WHAT YOU WILL DO:
Copy every entry as is. Leave images out.

------------------------------

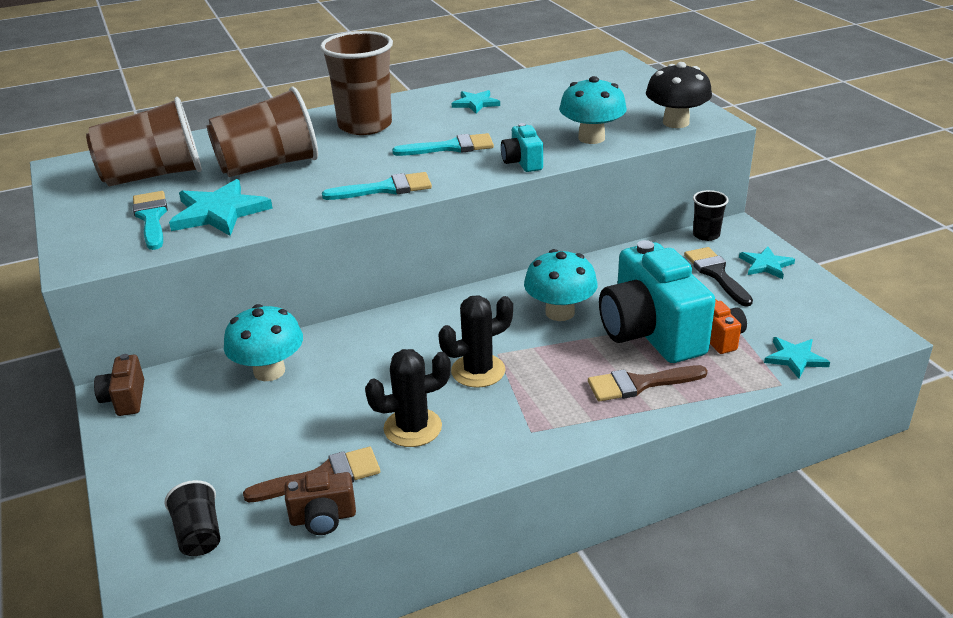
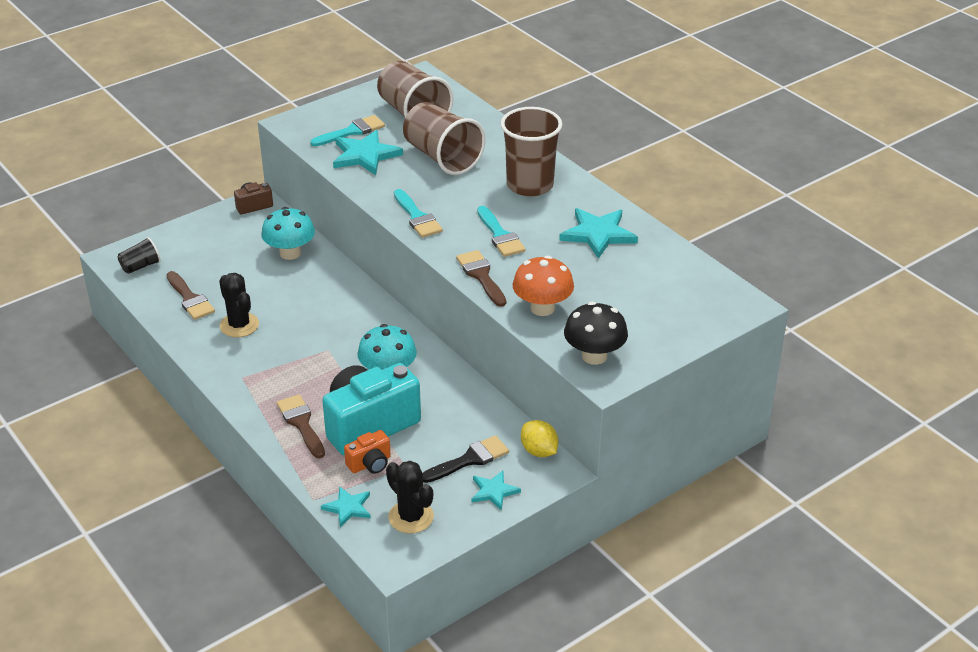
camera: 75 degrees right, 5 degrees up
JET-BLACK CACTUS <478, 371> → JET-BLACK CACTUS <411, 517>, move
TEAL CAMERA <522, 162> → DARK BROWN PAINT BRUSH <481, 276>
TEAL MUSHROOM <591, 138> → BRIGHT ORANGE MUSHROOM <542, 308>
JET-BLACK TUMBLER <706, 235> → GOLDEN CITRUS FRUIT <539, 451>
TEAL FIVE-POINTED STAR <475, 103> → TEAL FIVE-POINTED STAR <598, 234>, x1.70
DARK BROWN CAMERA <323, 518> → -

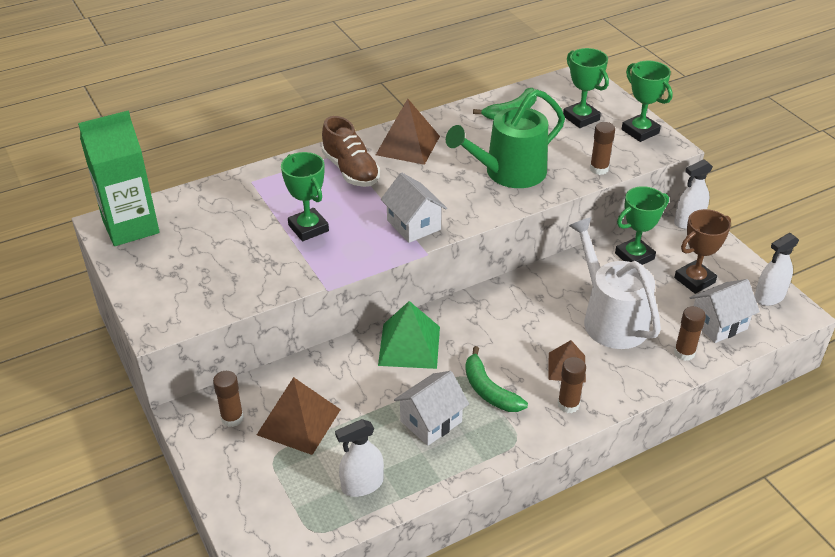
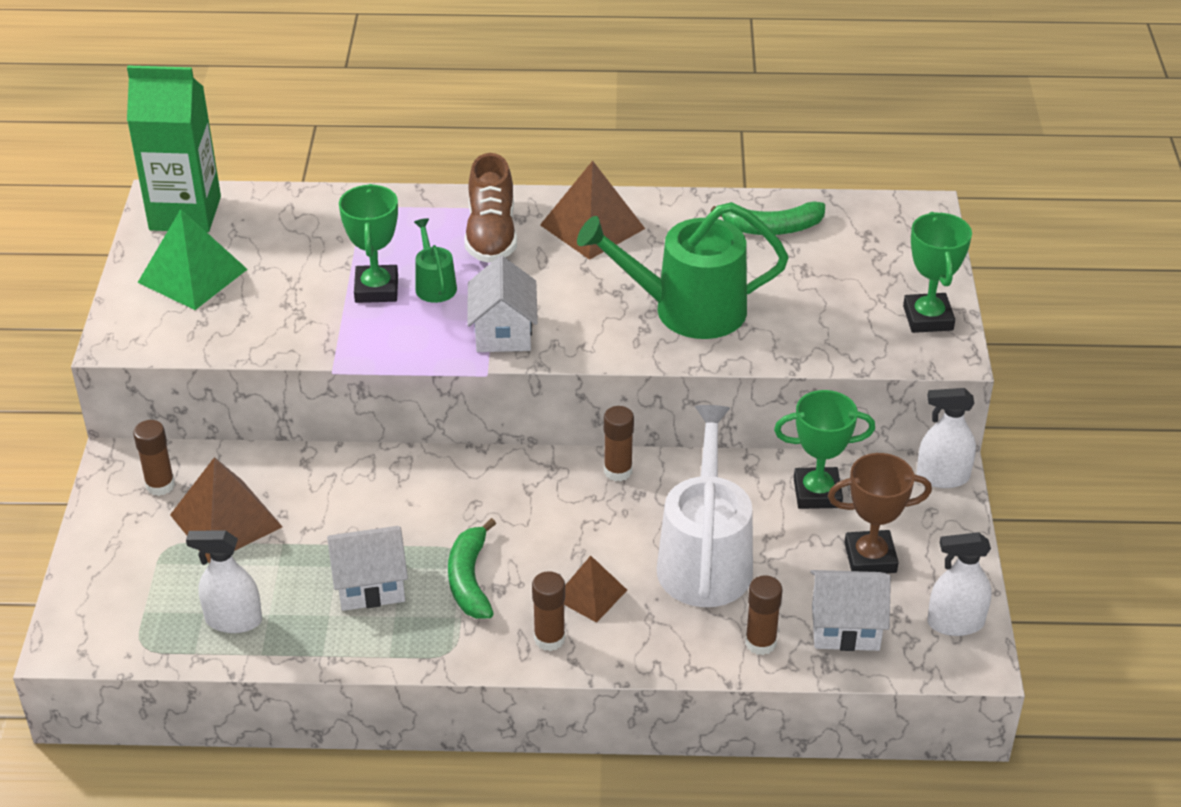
camera: 30 degrees right, 0 degrees up
EMERALD SOLID PYRAMID <409, 345> → EMERALD SOLID PYRAMID <193, 275>, move
- → EMERALD WATERING POT <434, 285>
DARK BROWN GLUE <599, 169> → DARK BROWN GLUE <618, 471>, move
EMERALD AWARD CUP <581, 118> → -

------------------------------

THE COMPLETED TASK:
camera: 75 degrees right, 5 degrees up
JET-BLACK CACTUS <478, 371> → JET-BLACK CACTUS <411, 517>, move
TEAL CAMERA <522, 162> → DARK BROWN PAINT BRUSH <481, 276>
TEAL MUSHROOM <591, 138> → BRIGHT ORANGE MUSHROOM <542, 308>
JET-BLACK TUMBLER <706, 235> → GOLDEN CITRUS FRUIT <539, 451>
TEAL FIVE-POINTED STAR <475, 103> → TEAL FIVE-POINTED STAR <598, 234>, x1.70
DARK BROWN CAMERA <323, 518> → -

camera: 30 degrees right, 0 degrees up
EMERALD SOLID PYRAMID <409, 345> → EMERALD SOLID PYRAMID <193, 275>, move
- → EMERALD WATERING POT <434, 285>
DARK BROWN GLUE <599, 169> → DARK BROWN GLUE <618, 471>, move
EMERALD AWARD CUP <581, 118> → -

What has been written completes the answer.